:: Material for the task

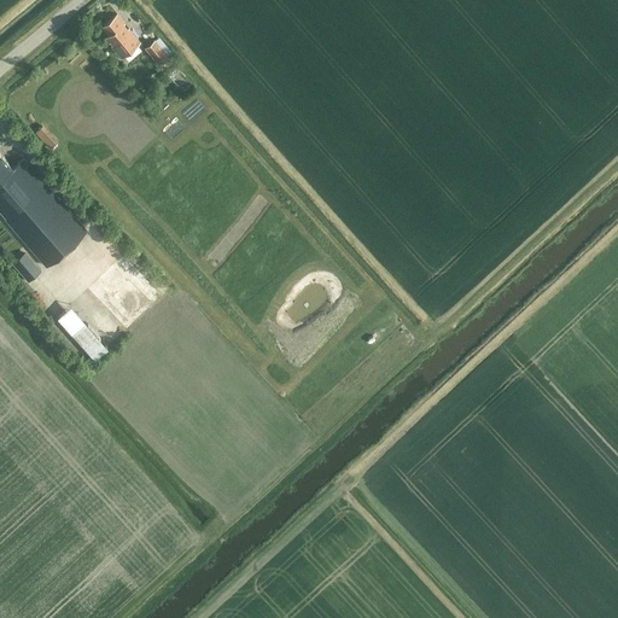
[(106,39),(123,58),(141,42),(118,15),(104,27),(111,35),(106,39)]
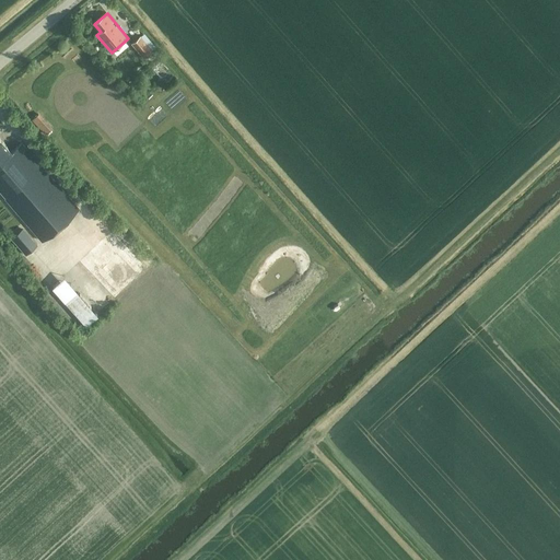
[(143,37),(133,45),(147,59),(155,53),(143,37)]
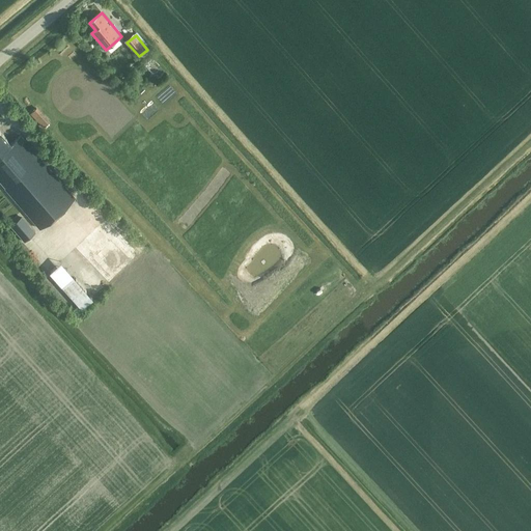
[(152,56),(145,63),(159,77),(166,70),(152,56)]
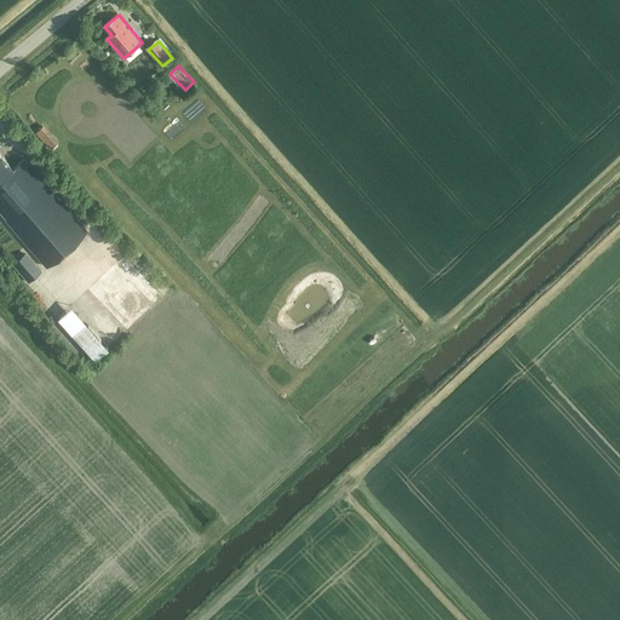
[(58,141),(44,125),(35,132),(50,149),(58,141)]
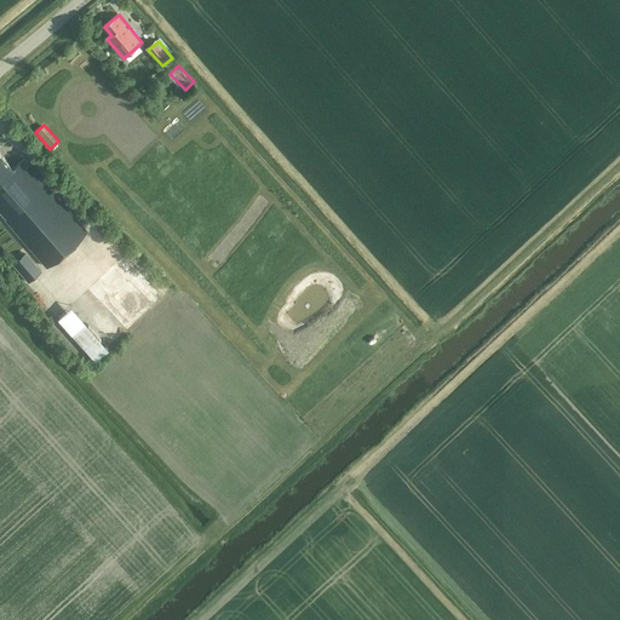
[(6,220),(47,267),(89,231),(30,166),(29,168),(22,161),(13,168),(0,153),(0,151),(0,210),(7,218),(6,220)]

::::

** Your goal **
Starting at the line that contains "[(58,141),(44,125),(35,132),(50,149),(58,141)]", restate every line through the end of the records exactly as written, but leave the pictures out.

** Your solution **
[(58,141),(44,125),(35,132),(50,149),(58,141)]
[(6,220),(47,267),(89,231),(30,166),(29,168),(22,161),(13,168),(0,153),(0,151),(0,210),(7,218),(6,220)]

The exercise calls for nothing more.